▶ _TASK INSTRUCTIONS_
Exact copy, no pictures: repeat the data that follows.

▶ _DATA TO PROCESS_
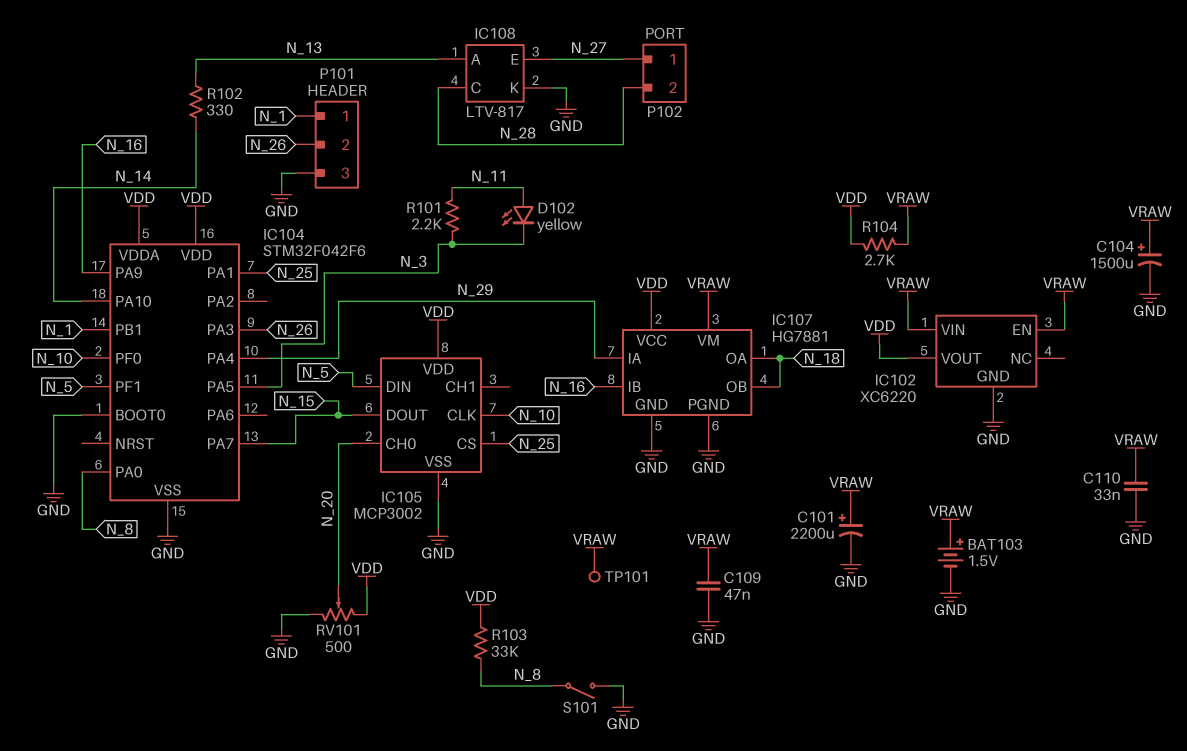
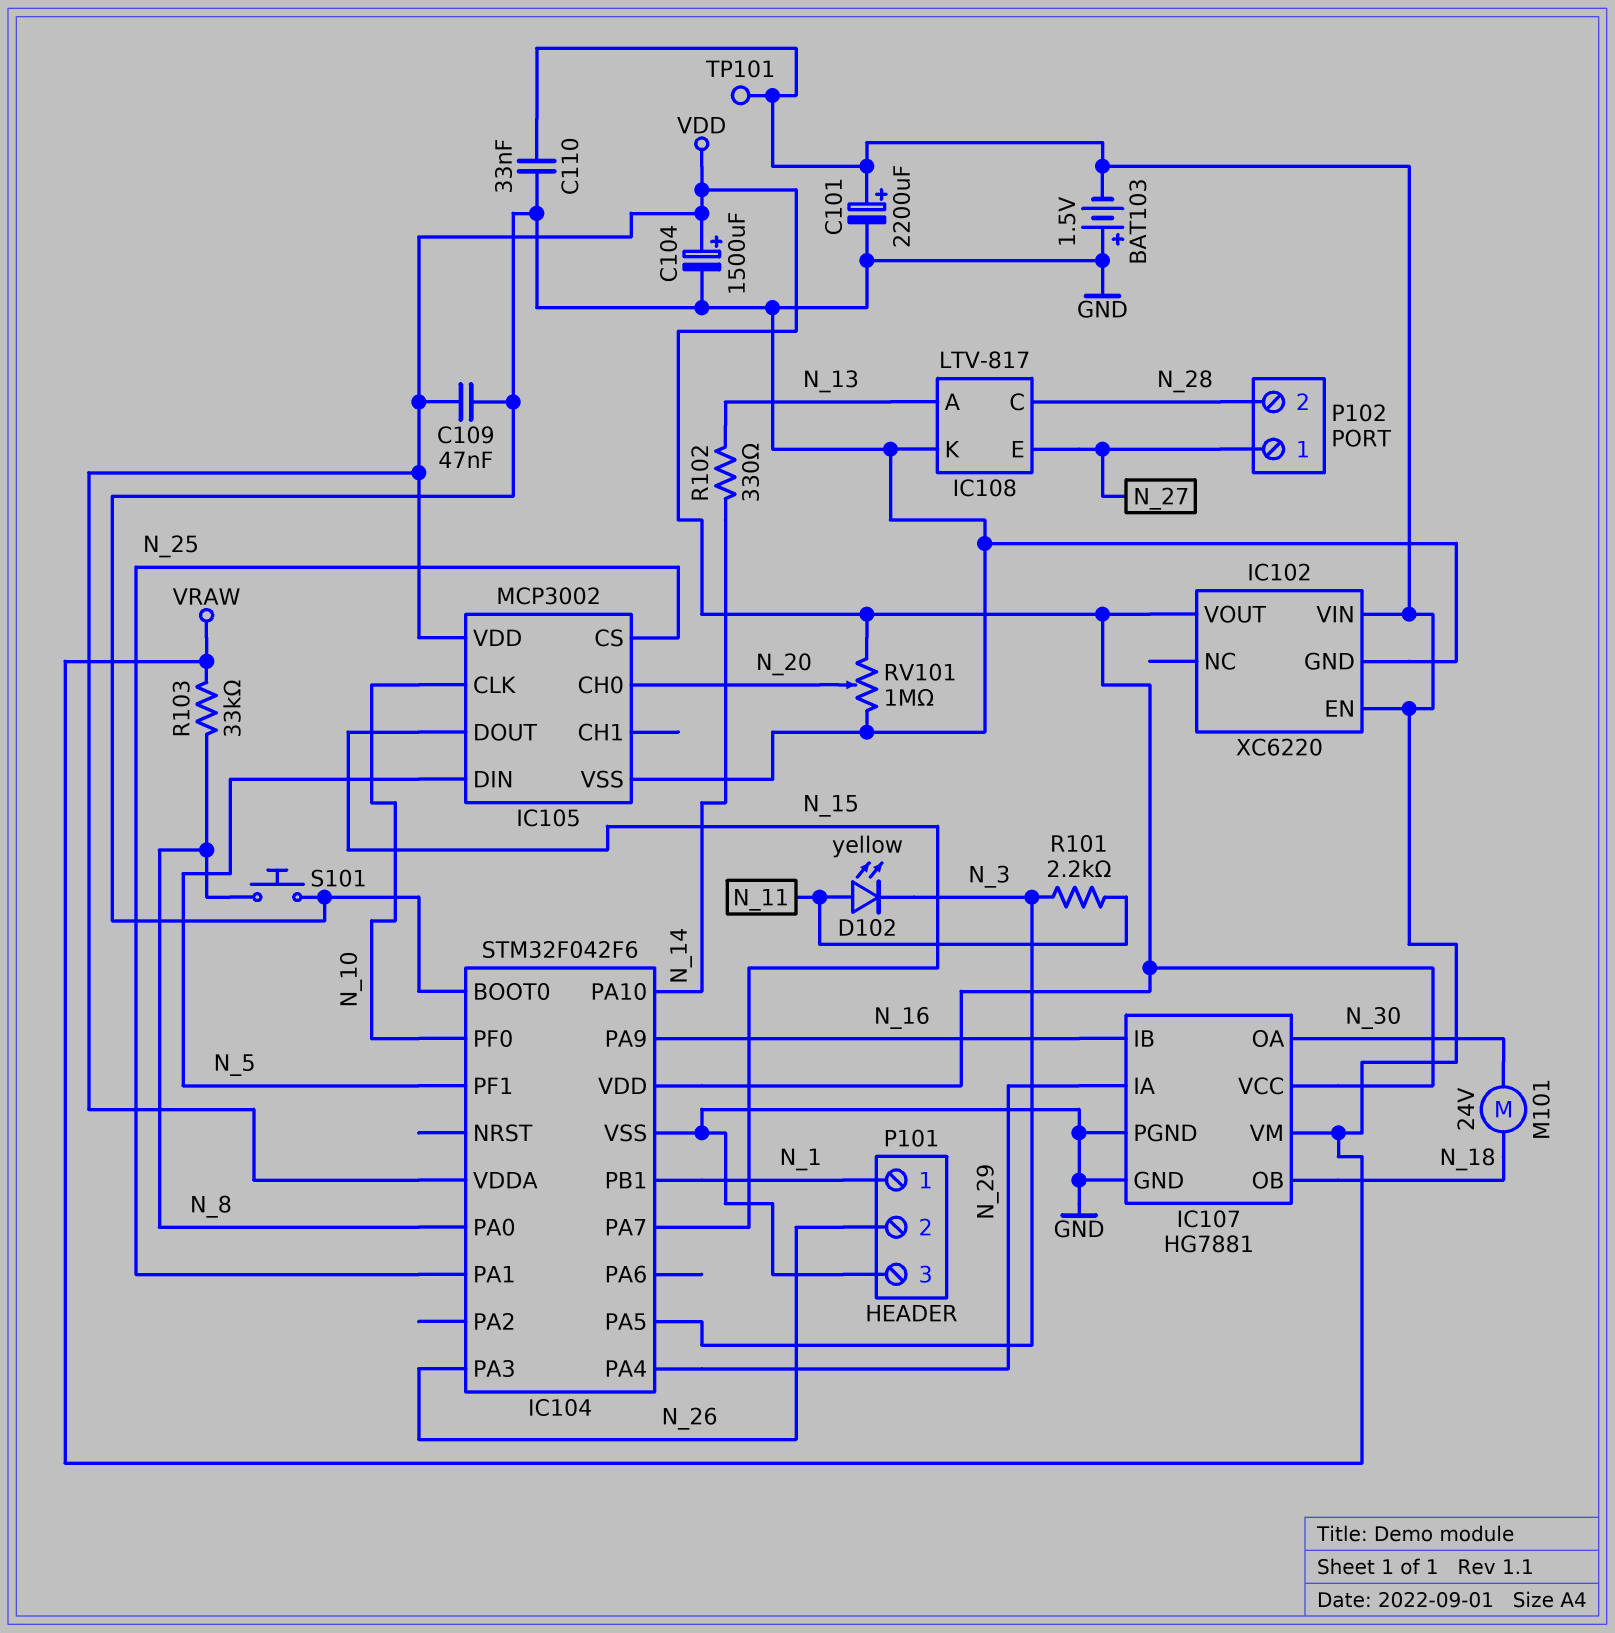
BAT103: 1.5V (plus VRAW, minus GND) -> 1.5V (plus GND, minus VRAW)
C104: 1500uF (plus VRAW, minus GND) -> 1500uF (plus VDD, minus GND)
C109: 47nF (GND, VRAW) -> 47nF (GND, VDD)
IC107 pin OA: N_18 -> N_30
M101: none -> motor 24V (N_18, N_30)
R103: 33k (N_8, VDD) -> 33k (N_8, VRAW)
R104: 2.7k (VDD, VRAW) -> none
RV101: 500 (GND, VDD, wiper N_20) -> 1M (GND, VDD, wiper N_20)
S101: switch (GND, N_8) -> button (GND, N_8)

▶ _RESULT FOR THIS EXERCISE_
BAT103: 1.5V (plus VRAW, minus GND) -> 1.5V (plus GND, minus VRAW)
C104: 1500uF (plus VRAW, minus GND) -> 1500uF (plus VDD, minus GND)
C109: 47nF (GND, VRAW) -> 47nF (GND, VDD)
IC107 pin OA: N_18 -> N_30
M101: none -> motor 24V (N_18, N_30)
R103: 33k (N_8, VDD) -> 33k (N_8, VRAW)
R104: 2.7k (VDD, VRAW) -> none
RV101: 500 (GND, VDD, wiper N_20) -> 1M (GND, VDD, wiper N_20)
S101: switch (GND, N_8) -> button (GND, N_8)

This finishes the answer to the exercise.